==== Data for the task
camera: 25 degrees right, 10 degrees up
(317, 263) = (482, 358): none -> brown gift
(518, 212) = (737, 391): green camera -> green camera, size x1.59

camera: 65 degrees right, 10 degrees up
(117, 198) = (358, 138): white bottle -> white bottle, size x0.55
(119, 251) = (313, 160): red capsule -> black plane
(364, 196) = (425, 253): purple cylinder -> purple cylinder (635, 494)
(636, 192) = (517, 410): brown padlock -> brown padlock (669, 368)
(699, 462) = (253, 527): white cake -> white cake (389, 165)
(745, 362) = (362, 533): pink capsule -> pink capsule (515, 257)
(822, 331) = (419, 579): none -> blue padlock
========
==== Data for the task
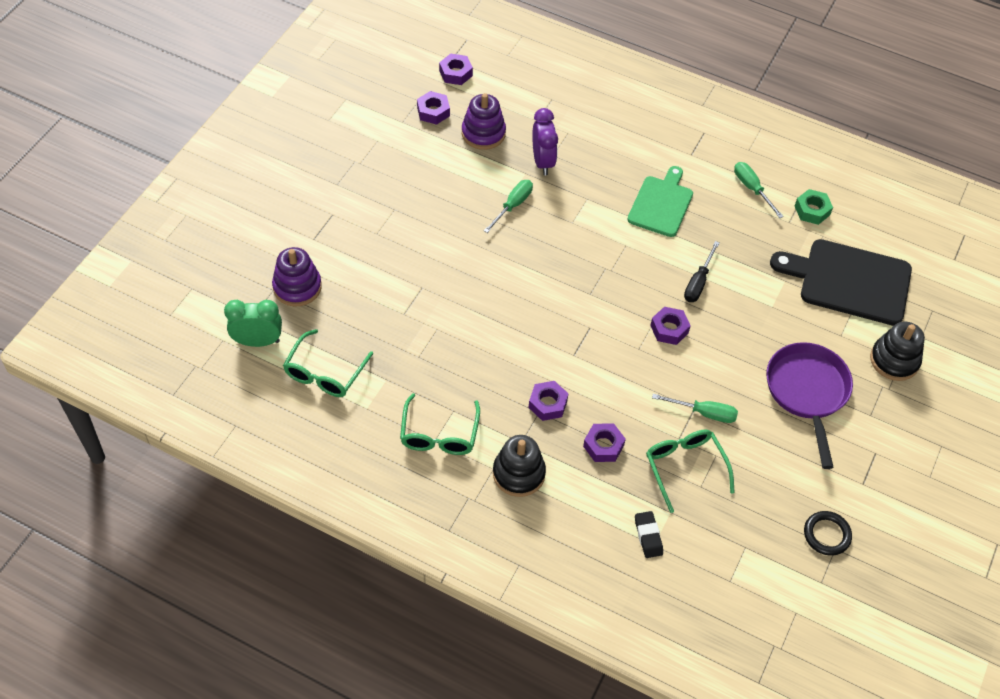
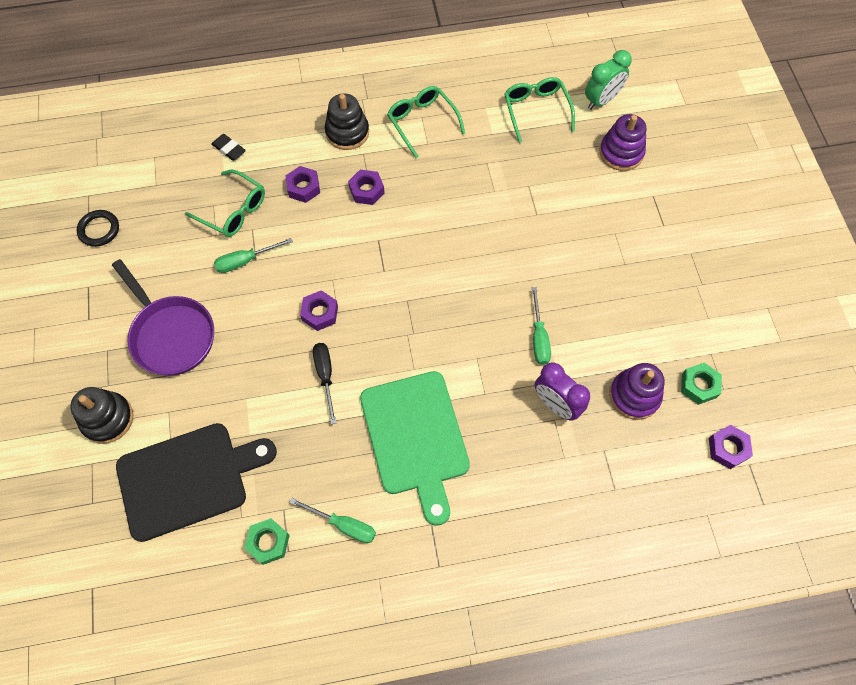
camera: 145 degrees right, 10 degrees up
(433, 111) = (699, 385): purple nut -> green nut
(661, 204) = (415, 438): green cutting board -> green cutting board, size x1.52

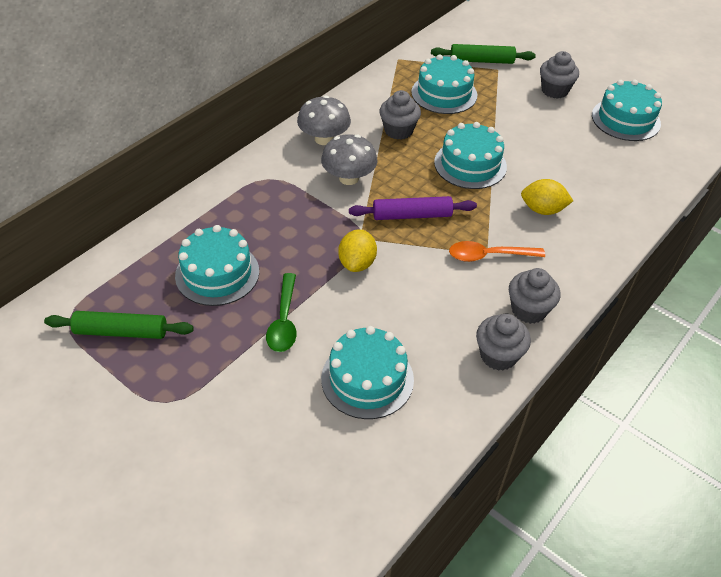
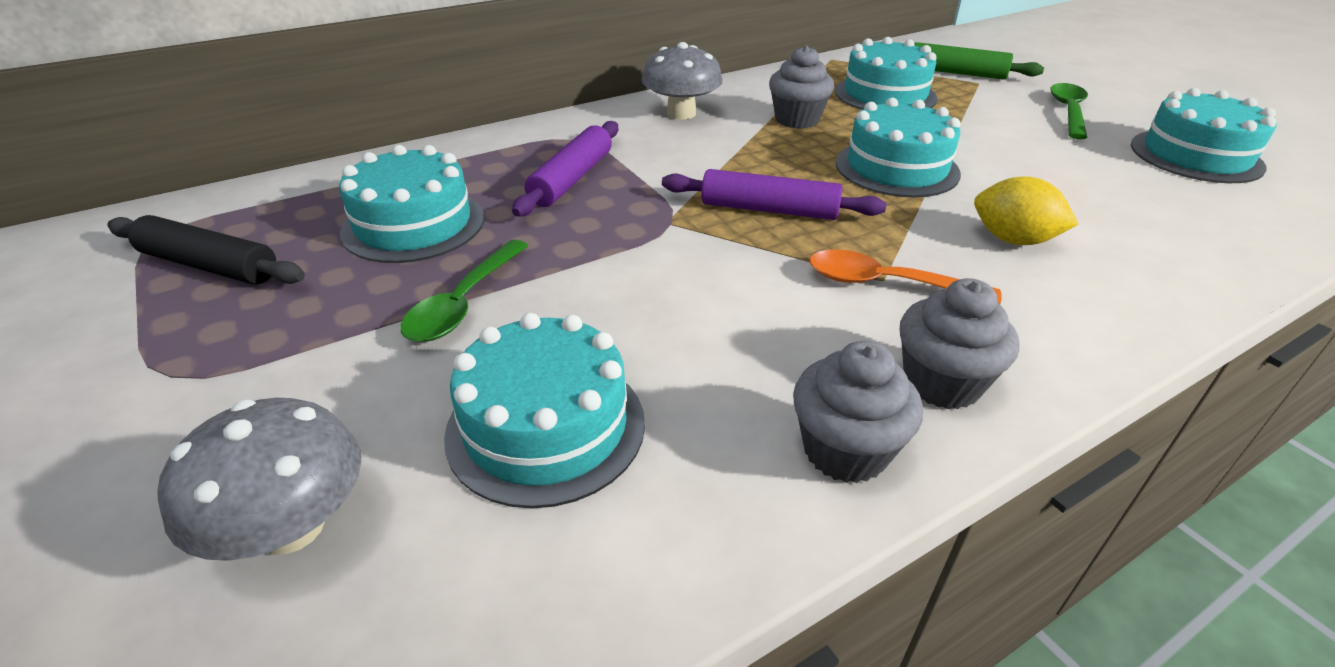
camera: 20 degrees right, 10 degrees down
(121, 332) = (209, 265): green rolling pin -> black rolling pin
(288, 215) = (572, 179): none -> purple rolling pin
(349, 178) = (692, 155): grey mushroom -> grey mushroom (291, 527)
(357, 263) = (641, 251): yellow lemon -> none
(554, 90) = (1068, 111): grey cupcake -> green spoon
========
==== Data for the task
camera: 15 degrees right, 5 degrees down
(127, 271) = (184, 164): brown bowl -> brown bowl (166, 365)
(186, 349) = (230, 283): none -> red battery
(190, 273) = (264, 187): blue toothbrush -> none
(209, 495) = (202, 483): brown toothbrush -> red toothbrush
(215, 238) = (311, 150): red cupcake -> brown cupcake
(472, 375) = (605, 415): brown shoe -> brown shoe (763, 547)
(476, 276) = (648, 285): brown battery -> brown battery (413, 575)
========
> [Requirement] Your answer should be all lines from the data that contain "size".

> [Task solution]
(518, 212) = (737, 391): green camera -> green camera, size x1.59
(117, 198) = (358, 138): white bottle -> white bottle, size x0.55
(661, 204) = (415, 438): green cutting board -> green cutting board, size x1.52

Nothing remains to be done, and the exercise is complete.